**Assignment**
From the records below, return every line containing the word "minus".

**Record set**

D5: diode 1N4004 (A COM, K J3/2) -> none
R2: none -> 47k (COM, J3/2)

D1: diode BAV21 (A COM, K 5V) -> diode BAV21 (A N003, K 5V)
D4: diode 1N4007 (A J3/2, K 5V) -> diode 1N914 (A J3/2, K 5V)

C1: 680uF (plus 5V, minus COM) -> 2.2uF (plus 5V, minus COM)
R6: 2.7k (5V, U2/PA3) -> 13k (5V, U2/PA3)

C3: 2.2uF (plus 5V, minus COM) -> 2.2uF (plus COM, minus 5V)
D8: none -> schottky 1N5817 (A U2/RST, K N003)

* * *

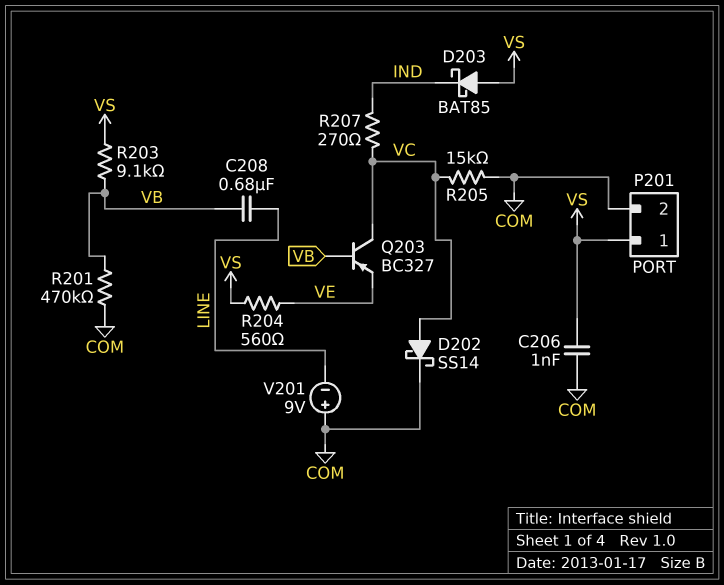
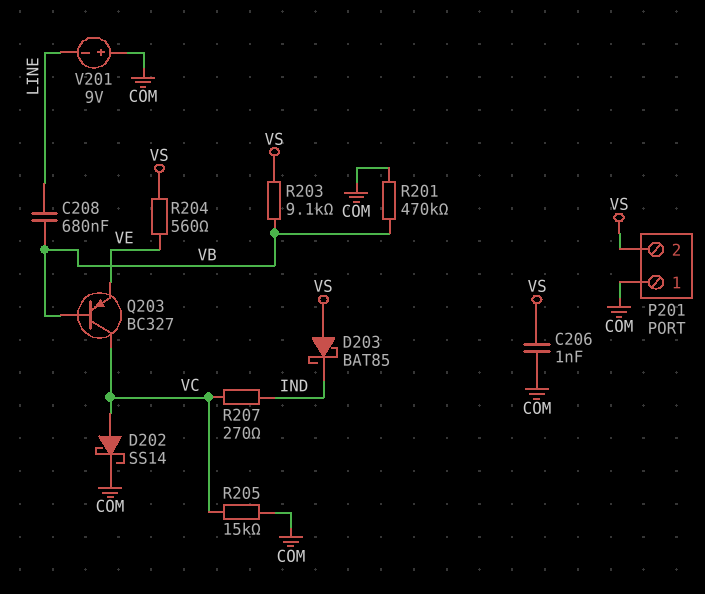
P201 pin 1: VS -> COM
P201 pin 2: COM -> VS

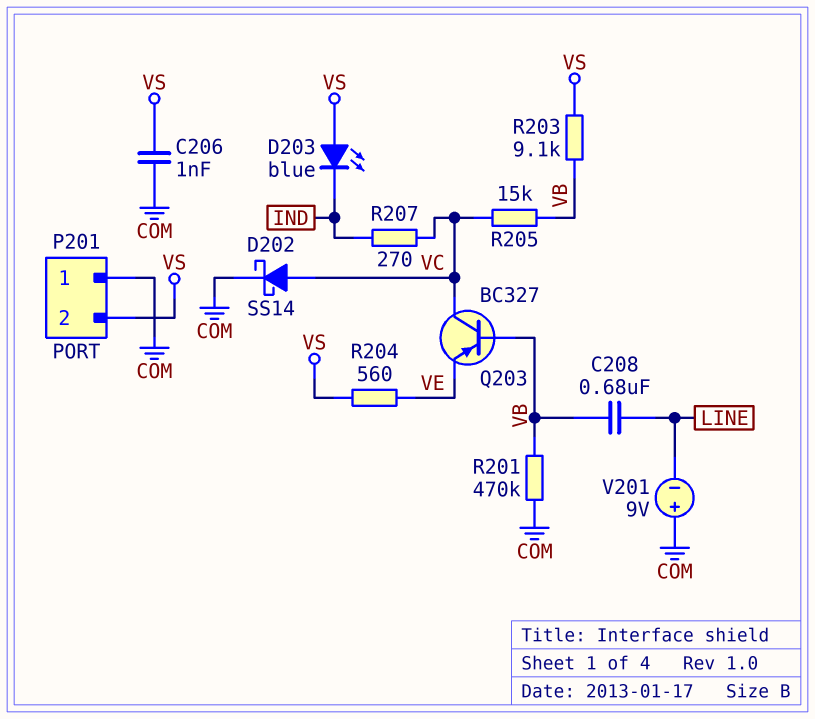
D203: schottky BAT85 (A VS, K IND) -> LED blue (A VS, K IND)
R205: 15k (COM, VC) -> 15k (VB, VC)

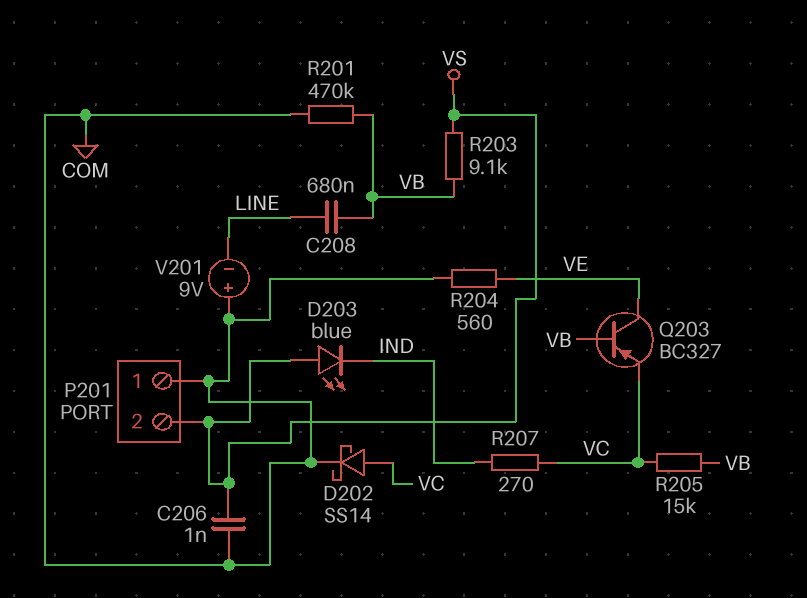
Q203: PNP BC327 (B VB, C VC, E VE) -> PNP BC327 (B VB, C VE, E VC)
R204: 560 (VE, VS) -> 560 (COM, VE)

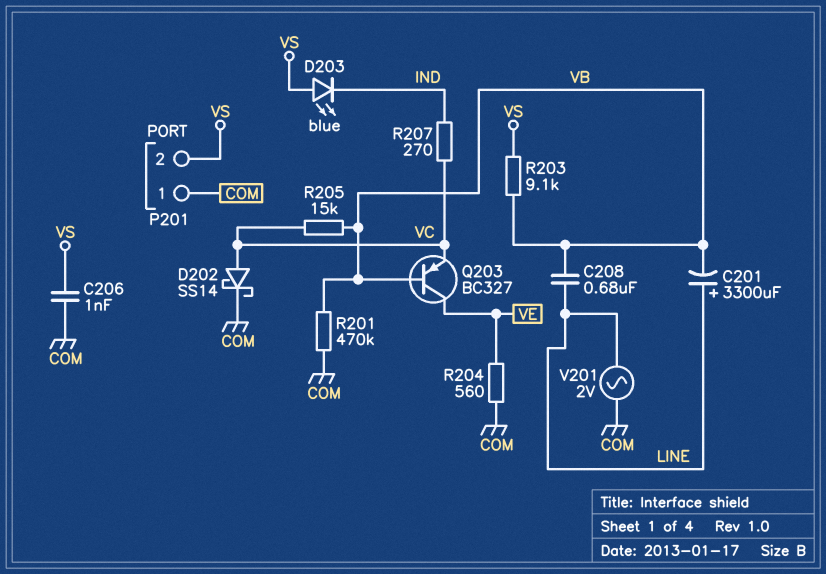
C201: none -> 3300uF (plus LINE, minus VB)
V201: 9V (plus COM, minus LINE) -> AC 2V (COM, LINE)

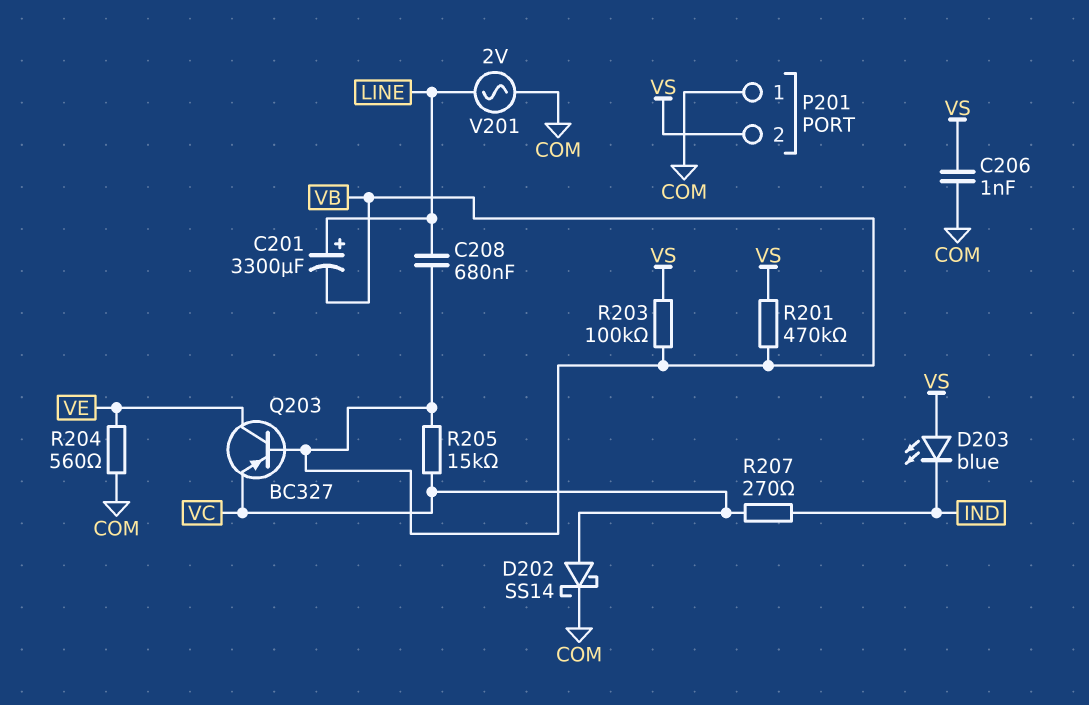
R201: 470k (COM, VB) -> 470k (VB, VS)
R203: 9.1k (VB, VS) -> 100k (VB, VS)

**Answer space**
C1: 680uF (plus 5V, minus COM) -> 2.2uF (plus 5V, minus COM)
C3: 2.2uF (plus 5V, minus COM) -> 2.2uF (plus COM, minus 5V)
C201: none -> 3300uF (plus LINE, minus VB)
V201: 9V (plus COM, minus LINE) -> AC 2V (COM, LINE)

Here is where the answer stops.